From the data below, copy exactly the lines that lie between the one holding "lime plate K2:K3" and the one holding "none -> purple cone I9 level 2", including both, and nothing more.

[Object state comparisons]
*** Block opens ***

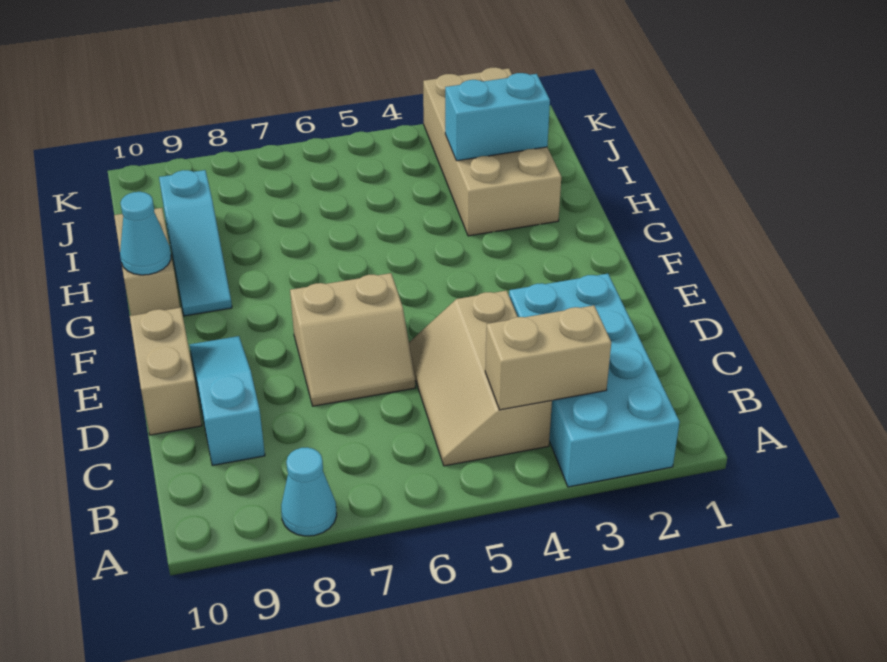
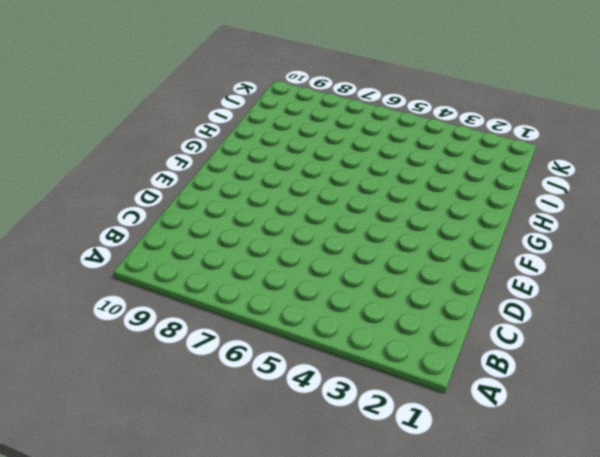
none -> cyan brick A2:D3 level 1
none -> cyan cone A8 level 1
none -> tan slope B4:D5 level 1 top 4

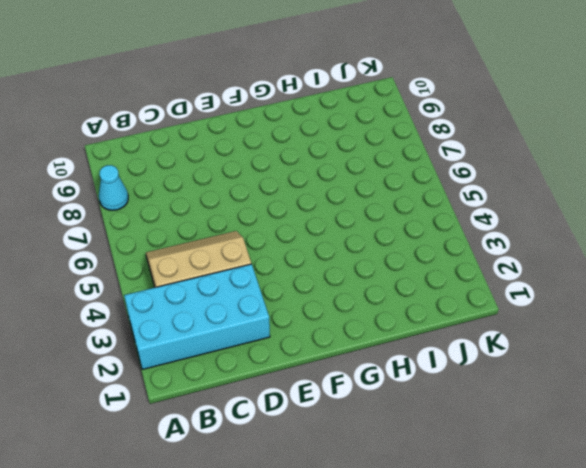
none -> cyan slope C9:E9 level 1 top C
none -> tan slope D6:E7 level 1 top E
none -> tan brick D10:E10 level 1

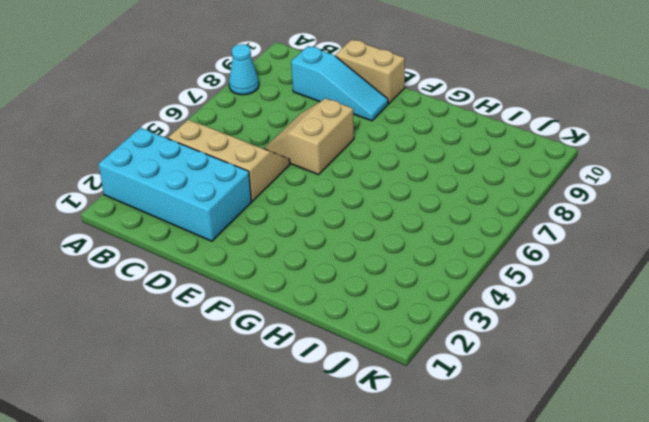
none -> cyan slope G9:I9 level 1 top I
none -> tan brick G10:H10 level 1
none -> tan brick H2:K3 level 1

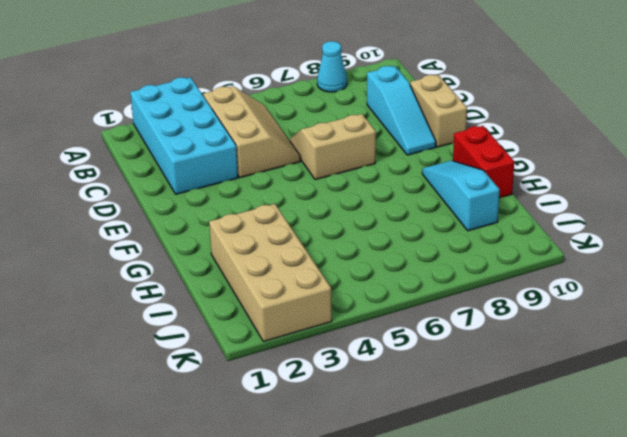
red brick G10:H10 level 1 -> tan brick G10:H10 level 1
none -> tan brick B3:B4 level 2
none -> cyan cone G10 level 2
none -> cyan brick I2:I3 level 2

*** Block closes ***
*** Block opens ***

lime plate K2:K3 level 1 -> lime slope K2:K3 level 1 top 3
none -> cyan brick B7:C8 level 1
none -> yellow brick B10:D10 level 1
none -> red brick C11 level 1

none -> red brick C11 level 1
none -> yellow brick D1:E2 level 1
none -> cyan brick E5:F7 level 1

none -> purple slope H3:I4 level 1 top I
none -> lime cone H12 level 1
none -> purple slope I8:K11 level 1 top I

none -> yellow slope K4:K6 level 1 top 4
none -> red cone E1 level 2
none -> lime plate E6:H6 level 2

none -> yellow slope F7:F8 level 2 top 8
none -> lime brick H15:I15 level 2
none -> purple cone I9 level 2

*** Block closes ***

Written response ▸
lime plate K2:K3 level 1 -> lime slope K2:K3 level 1 top 3
none -> cyan brick B7:C8 level 1
none -> yellow brick B10:D10 level 1
none -> red brick C11 level 1

none -> red brick C11 level 1
none -> yellow brick D1:E2 level 1
none -> cyan brick E5:F7 level 1

none -> purple slope H3:I4 level 1 top I
none -> lime cone H12 level 1
none -> purple slope I8:K11 level 1 top I

none -> yellow slope K4:K6 level 1 top 4
none -> red cone E1 level 2
none -> lime plate E6:H6 level 2

none -> yellow slope F7:F8 level 2 top 8
none -> lime brick H15:I15 level 2
none -> purple cone I9 level 2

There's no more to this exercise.